ABOUT THIS EXERCISE. Apart from the images, every record below must be given again without alteration.

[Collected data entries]
=-=-=
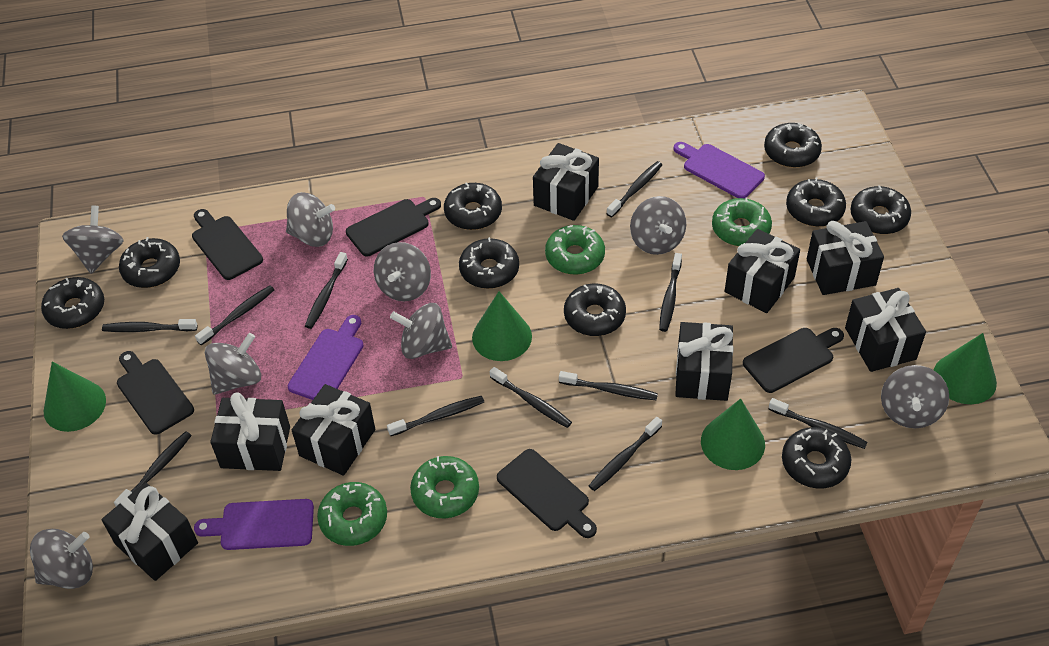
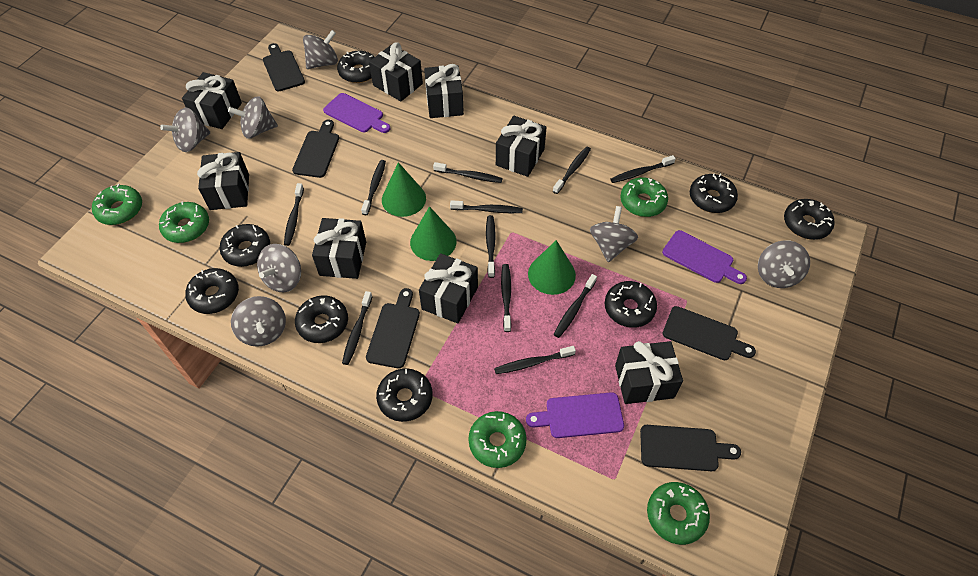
black donut: 9 -> 8
green cone: 4 -> 3
green donut: 4 -> 5
grey spinning top: 8 -> 7

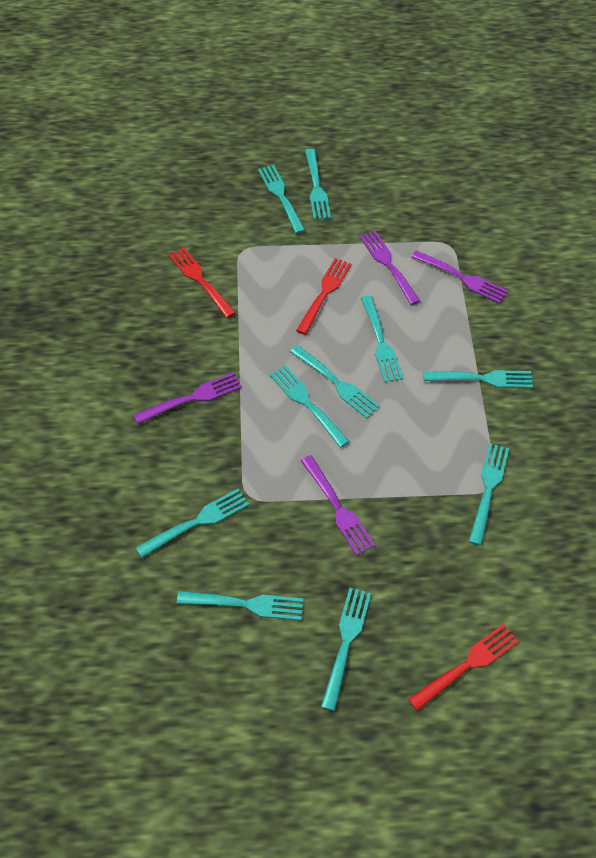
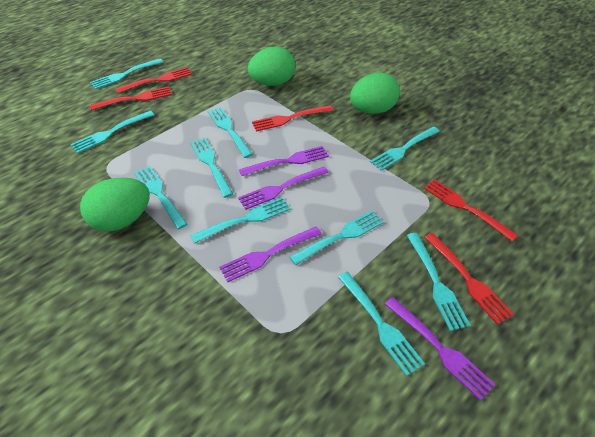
green egg: 0 -> 3
red fork: 3 -> 5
=-=-=
EXERCISE SOLUTION.
black donut: 9 -> 8
green cone: 4 -> 3
green donut: 4 -> 5
grey spinning top: 8 -> 7

green egg: 0 -> 3
red fork: 3 -> 5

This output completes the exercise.